━━━ Data shown ━━━
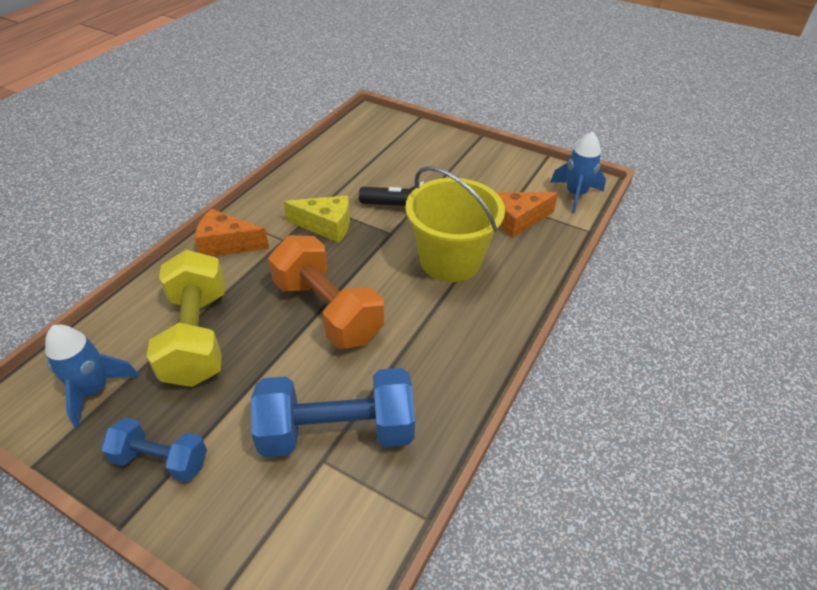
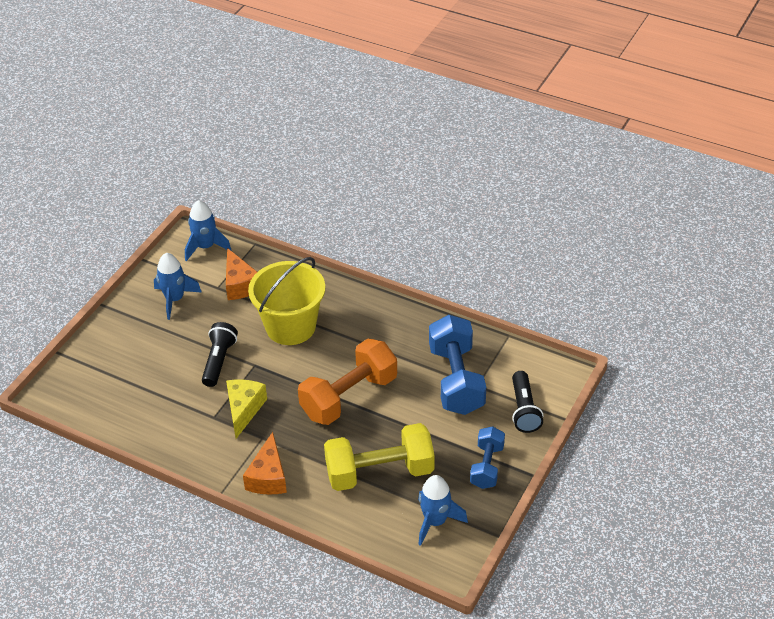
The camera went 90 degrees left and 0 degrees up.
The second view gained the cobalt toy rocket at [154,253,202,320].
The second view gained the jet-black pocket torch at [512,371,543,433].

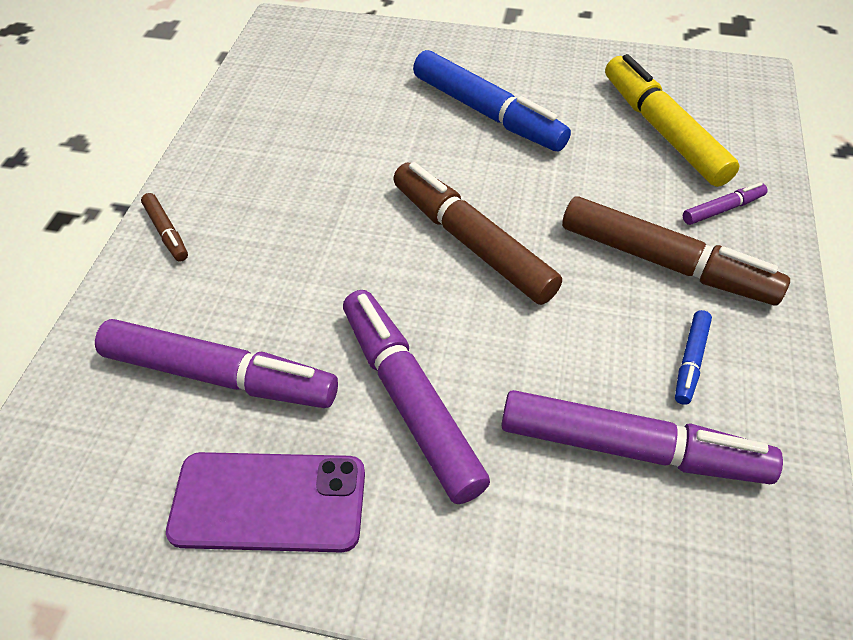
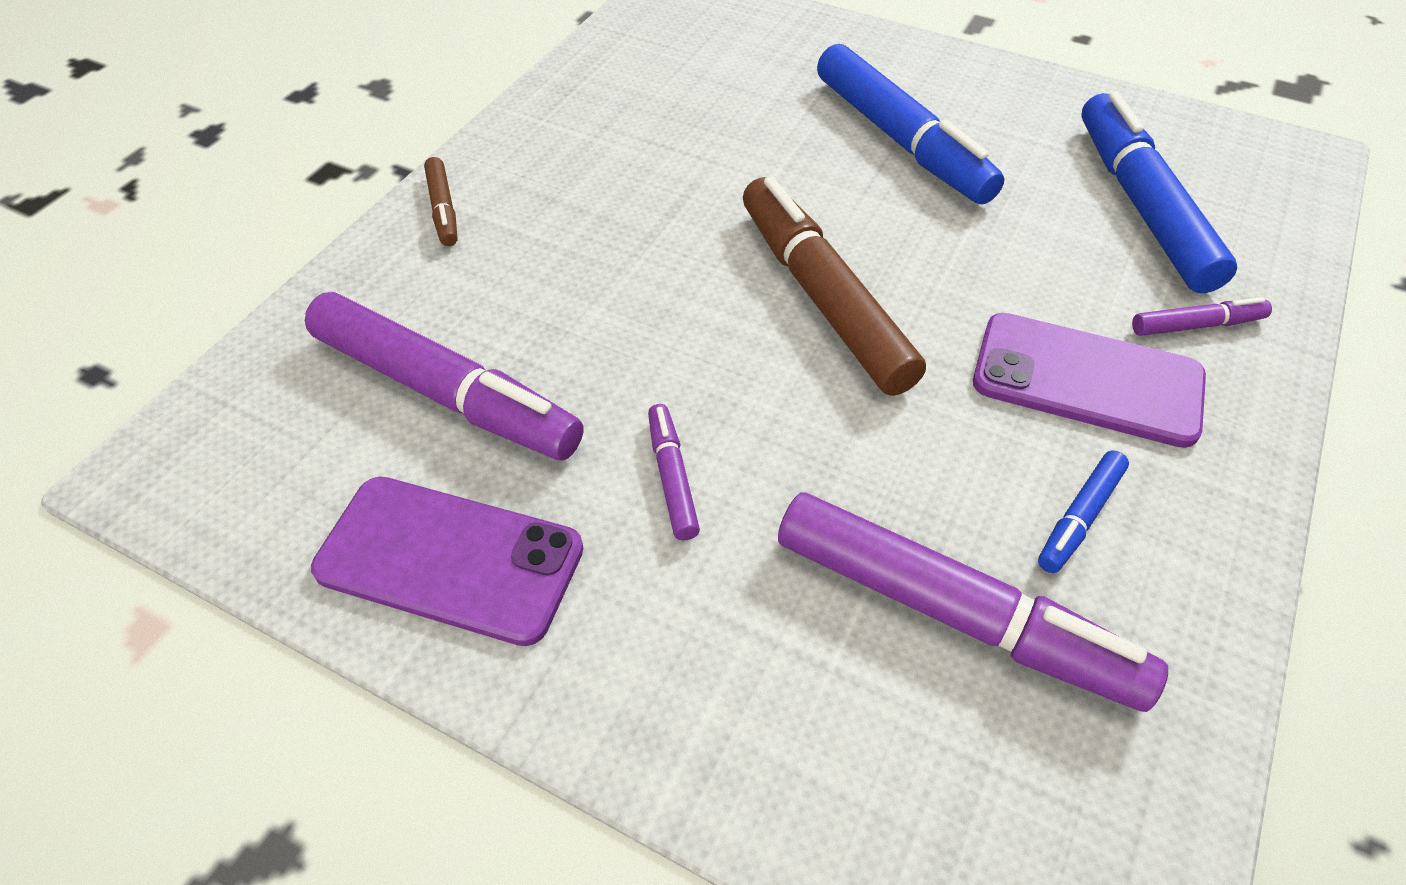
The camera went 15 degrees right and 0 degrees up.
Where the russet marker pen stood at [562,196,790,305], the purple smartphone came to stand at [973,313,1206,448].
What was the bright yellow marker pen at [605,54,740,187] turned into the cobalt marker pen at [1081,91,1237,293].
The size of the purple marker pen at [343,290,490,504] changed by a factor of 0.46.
━━━
Required work
What is needed is a word-for-word copy of the data, minus its pictures.

Task result
The camera went 90 degrees left and 0 degrees up.
The second view gained the cobalt toy rocket at [154,253,202,320].
The second view gained the jet-black pocket torch at [512,371,543,433].

The camera went 15 degrees right and 0 degrees up.
Where the russet marker pen stood at [562,196,790,305], the purple smartphone came to stand at [973,313,1206,448].
What was the bright yellow marker pen at [605,54,740,187] turned into the cobalt marker pen at [1081,91,1237,293].
The size of the purple marker pen at [343,290,490,504] changed by a factor of 0.46.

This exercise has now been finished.